- [PROBLEM TO SOLVE] Your answer must be the lines of the entries below, exactly as written, from the first line through the line containing "KEYS1 pin K1: D5 -> A4".
************
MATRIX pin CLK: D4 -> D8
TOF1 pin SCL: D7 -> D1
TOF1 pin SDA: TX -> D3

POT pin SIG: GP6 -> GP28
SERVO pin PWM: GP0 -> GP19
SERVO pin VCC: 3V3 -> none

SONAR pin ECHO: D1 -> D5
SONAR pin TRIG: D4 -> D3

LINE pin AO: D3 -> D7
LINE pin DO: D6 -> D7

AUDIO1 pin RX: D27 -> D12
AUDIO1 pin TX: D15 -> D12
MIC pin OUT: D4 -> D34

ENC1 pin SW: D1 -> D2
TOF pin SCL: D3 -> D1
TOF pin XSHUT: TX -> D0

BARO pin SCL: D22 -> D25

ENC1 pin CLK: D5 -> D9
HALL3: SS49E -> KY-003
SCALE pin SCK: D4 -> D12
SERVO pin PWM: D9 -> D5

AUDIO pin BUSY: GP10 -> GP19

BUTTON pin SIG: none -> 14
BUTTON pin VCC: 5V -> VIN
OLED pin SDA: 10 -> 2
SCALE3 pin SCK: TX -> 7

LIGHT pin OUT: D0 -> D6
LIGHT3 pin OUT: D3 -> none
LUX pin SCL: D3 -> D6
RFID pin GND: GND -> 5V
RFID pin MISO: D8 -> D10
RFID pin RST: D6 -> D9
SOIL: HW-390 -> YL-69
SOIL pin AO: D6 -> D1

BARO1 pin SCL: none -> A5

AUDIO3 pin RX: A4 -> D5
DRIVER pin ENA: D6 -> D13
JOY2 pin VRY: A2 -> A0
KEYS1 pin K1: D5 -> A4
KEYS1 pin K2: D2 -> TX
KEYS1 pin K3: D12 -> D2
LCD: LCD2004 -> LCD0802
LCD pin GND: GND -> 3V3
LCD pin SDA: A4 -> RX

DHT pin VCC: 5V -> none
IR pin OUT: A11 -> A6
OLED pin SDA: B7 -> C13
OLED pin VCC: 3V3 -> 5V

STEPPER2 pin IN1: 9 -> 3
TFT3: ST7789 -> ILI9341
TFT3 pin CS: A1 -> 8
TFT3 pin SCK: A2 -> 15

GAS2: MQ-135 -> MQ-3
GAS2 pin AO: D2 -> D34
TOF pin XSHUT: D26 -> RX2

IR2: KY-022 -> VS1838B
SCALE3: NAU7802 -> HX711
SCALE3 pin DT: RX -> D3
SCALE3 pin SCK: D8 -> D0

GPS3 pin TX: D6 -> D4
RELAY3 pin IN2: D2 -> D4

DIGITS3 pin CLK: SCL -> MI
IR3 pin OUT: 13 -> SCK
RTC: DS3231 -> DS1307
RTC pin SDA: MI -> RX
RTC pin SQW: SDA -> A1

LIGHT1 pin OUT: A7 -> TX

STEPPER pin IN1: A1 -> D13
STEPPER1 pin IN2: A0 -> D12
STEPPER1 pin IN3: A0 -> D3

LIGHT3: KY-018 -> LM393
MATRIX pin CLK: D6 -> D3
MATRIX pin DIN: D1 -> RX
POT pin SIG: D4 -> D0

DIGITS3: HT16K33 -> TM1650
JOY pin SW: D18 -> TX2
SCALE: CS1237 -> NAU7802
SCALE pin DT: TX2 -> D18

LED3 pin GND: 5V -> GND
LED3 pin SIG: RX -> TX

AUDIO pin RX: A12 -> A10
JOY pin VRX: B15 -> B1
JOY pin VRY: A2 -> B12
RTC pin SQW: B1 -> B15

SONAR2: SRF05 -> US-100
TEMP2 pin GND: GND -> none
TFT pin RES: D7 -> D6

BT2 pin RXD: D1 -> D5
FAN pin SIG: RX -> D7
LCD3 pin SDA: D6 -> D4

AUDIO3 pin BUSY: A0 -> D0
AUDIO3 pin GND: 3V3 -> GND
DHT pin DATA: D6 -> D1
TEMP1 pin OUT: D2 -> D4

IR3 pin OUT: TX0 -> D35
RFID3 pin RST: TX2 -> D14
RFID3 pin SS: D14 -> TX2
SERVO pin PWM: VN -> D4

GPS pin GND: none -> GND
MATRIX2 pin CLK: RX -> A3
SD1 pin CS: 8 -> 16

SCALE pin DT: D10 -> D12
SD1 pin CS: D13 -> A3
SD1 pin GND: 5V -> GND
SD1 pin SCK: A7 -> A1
************
- [WRITTEN SOLUTION]
MATRIX pin CLK: D4 -> D8
TOF1 pin SCL: D7 -> D1
TOF1 pin SDA: TX -> D3

POT pin SIG: GP6 -> GP28
SERVO pin PWM: GP0 -> GP19
SERVO pin VCC: 3V3 -> none

SONAR pin ECHO: D1 -> D5
SONAR pin TRIG: D4 -> D3

LINE pin AO: D3 -> D7
LINE pin DO: D6 -> D7

AUDIO1 pin RX: D27 -> D12
AUDIO1 pin TX: D15 -> D12
MIC pin OUT: D4 -> D34

ENC1 pin SW: D1 -> D2
TOF pin SCL: D3 -> D1
TOF pin XSHUT: TX -> D0

BARO pin SCL: D22 -> D25

ENC1 pin CLK: D5 -> D9
HALL3: SS49E -> KY-003
SCALE pin SCK: D4 -> D12
SERVO pin PWM: D9 -> D5

AUDIO pin BUSY: GP10 -> GP19

BUTTON pin SIG: none -> 14
BUTTON pin VCC: 5V -> VIN
OLED pin SDA: 10 -> 2
SCALE3 pin SCK: TX -> 7

LIGHT pin OUT: D0 -> D6
LIGHT3 pin OUT: D3 -> none
LUX pin SCL: D3 -> D6
RFID pin GND: GND -> 5V
RFID pin MISO: D8 -> D10
RFID pin RST: D6 -> D9
SOIL: HW-390 -> YL-69
SOIL pin AO: D6 -> D1

BARO1 pin SCL: none -> A5

AUDIO3 pin RX: A4 -> D5
DRIVER pin ENA: D6 -> D13
JOY2 pin VRY: A2 -> A0
KEYS1 pin K1: D5 -> A4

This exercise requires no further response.